__Dataset rows__
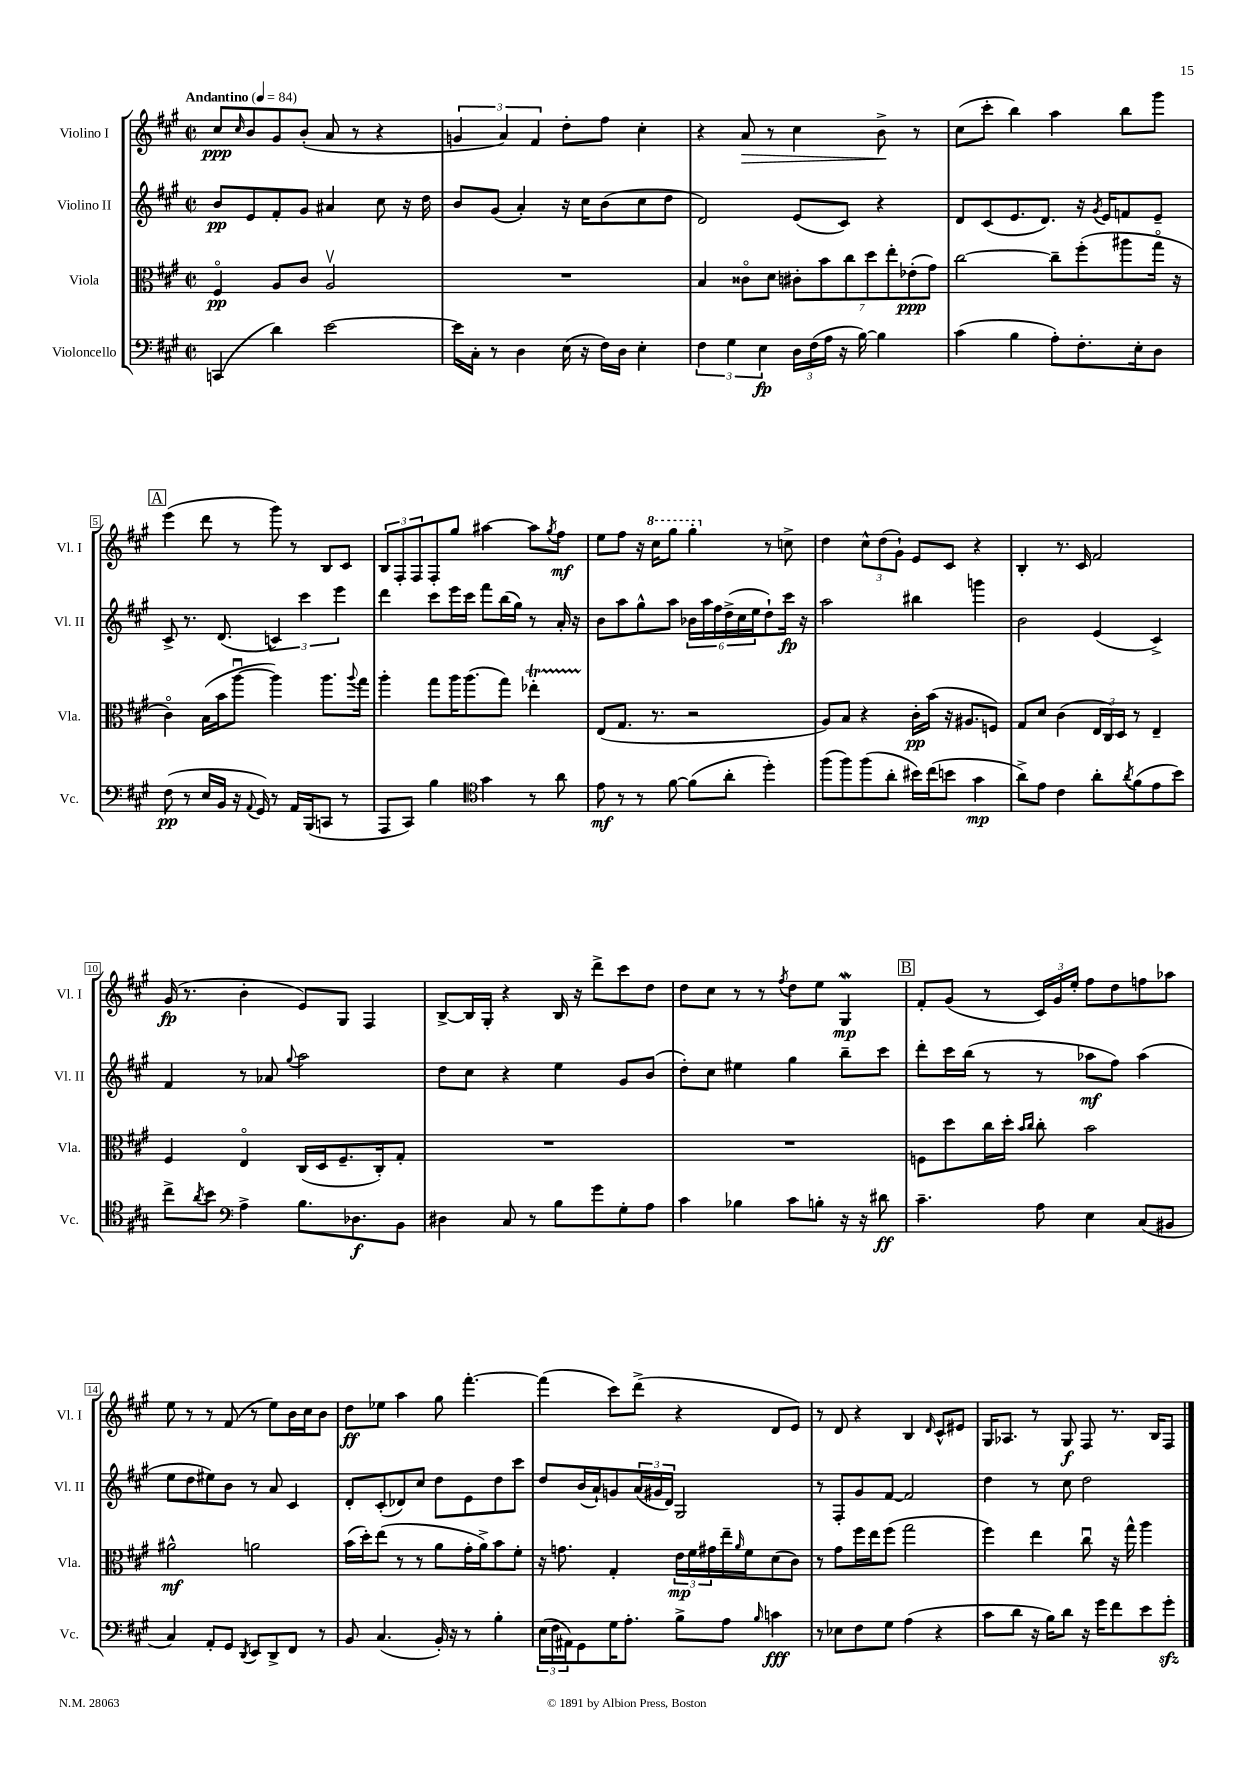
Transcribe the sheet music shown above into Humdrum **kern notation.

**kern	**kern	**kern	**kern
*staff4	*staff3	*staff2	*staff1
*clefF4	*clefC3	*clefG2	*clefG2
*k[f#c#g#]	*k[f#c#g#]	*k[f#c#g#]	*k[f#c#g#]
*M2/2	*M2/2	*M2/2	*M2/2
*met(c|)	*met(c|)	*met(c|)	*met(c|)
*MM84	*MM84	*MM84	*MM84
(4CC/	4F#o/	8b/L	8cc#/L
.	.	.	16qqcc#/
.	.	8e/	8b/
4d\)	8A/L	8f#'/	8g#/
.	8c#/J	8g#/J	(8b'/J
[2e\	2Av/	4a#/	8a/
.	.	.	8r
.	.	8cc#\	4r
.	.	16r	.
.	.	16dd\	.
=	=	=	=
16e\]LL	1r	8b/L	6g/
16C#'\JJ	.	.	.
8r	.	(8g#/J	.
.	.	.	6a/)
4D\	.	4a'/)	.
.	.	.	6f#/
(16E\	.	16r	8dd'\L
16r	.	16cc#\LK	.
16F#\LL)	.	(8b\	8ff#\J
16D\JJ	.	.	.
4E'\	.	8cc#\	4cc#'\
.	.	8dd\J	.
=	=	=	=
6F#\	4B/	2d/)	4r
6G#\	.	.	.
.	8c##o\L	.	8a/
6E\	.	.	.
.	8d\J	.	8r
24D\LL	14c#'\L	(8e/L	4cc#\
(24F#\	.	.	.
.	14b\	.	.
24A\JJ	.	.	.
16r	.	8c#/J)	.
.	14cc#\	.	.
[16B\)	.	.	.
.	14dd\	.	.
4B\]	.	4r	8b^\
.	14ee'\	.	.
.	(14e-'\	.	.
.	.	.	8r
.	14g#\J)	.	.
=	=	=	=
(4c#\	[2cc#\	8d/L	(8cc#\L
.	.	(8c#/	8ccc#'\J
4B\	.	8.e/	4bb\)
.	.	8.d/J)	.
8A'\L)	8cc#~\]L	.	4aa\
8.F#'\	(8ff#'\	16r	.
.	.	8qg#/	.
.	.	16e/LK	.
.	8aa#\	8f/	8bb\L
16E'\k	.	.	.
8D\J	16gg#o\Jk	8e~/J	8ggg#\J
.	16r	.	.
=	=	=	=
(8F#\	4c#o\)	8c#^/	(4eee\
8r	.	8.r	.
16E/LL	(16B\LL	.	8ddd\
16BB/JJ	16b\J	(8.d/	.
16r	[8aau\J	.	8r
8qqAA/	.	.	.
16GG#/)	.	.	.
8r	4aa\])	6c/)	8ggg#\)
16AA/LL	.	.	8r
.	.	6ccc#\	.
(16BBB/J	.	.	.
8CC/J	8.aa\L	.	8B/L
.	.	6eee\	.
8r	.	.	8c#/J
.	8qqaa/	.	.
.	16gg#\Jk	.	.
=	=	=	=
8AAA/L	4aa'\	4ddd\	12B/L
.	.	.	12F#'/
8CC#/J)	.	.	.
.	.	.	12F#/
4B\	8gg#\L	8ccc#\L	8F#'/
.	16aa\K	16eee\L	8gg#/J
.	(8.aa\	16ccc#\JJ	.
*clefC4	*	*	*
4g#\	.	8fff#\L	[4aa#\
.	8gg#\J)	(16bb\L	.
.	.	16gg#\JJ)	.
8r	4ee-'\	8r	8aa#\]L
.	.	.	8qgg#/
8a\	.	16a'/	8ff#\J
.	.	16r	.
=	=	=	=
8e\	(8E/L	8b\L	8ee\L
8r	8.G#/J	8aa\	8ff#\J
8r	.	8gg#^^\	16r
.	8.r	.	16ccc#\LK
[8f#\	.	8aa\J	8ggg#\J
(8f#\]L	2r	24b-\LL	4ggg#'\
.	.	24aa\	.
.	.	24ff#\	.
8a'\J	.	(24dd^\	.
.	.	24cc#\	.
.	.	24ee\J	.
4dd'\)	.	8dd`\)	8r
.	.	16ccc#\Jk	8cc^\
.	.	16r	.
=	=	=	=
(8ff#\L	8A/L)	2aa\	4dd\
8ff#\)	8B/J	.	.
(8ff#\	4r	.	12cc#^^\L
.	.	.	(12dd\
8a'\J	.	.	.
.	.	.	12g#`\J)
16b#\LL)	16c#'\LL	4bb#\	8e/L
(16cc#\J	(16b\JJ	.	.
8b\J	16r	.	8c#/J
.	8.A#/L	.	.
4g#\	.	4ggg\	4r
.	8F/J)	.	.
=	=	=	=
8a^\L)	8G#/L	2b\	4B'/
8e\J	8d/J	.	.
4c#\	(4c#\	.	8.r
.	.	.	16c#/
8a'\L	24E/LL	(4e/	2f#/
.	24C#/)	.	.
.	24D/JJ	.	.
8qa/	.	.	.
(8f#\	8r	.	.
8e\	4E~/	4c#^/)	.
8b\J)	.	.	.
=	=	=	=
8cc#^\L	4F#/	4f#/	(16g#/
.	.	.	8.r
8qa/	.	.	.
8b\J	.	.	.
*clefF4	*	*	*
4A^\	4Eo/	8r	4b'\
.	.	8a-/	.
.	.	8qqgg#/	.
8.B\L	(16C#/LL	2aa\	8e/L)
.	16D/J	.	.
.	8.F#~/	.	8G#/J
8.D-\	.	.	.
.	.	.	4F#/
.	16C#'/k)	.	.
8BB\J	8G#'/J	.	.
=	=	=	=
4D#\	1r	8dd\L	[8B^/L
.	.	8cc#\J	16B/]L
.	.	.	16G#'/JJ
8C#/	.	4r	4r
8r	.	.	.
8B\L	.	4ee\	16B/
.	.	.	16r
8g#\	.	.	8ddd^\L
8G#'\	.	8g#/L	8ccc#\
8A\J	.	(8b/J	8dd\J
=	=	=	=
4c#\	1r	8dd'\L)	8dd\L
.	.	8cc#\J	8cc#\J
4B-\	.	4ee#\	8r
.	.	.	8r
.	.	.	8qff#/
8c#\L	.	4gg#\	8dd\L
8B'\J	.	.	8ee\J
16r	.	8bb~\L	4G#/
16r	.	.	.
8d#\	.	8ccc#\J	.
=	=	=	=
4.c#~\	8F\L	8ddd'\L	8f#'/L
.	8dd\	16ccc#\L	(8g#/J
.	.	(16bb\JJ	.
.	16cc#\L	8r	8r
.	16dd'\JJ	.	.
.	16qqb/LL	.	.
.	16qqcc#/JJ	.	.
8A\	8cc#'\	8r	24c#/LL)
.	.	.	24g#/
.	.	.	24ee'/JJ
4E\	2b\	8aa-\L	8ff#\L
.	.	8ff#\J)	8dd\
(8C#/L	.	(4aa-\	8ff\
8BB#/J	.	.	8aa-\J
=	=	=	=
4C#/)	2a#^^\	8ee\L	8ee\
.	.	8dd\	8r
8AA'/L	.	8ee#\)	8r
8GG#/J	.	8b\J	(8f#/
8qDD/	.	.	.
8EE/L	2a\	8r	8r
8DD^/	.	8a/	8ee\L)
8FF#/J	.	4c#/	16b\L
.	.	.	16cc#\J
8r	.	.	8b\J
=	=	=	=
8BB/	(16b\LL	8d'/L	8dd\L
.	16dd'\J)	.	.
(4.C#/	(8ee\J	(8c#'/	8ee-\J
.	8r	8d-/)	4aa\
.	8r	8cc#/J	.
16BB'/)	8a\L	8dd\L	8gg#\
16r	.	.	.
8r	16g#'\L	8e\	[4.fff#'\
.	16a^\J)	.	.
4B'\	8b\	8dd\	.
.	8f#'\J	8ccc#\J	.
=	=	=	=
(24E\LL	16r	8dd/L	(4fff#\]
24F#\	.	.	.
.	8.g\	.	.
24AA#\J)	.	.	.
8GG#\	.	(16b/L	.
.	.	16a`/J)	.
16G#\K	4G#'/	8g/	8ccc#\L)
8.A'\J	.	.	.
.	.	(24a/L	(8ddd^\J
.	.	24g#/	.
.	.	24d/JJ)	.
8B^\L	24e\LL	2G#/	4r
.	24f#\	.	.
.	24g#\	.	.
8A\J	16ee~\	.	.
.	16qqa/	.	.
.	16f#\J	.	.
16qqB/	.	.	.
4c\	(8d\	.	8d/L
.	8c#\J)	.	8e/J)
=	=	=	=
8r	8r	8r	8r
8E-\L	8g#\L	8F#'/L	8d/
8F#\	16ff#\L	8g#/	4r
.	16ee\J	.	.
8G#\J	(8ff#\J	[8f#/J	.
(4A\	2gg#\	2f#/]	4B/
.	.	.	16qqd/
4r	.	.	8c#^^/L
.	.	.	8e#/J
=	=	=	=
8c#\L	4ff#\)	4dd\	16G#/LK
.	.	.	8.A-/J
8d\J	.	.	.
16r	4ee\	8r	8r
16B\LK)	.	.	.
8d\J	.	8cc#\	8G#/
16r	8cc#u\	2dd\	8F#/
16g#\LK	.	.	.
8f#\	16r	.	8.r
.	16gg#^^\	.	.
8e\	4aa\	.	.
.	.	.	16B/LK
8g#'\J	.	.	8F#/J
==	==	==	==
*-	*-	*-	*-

__Written problem__
Extract each line of the data that contains the string "kern", listing them one per line in their original order.

__Answer below__
Transcribe the sheet music shown above into Humdrum **kern notation.
**kern	**kern	**kern	**kern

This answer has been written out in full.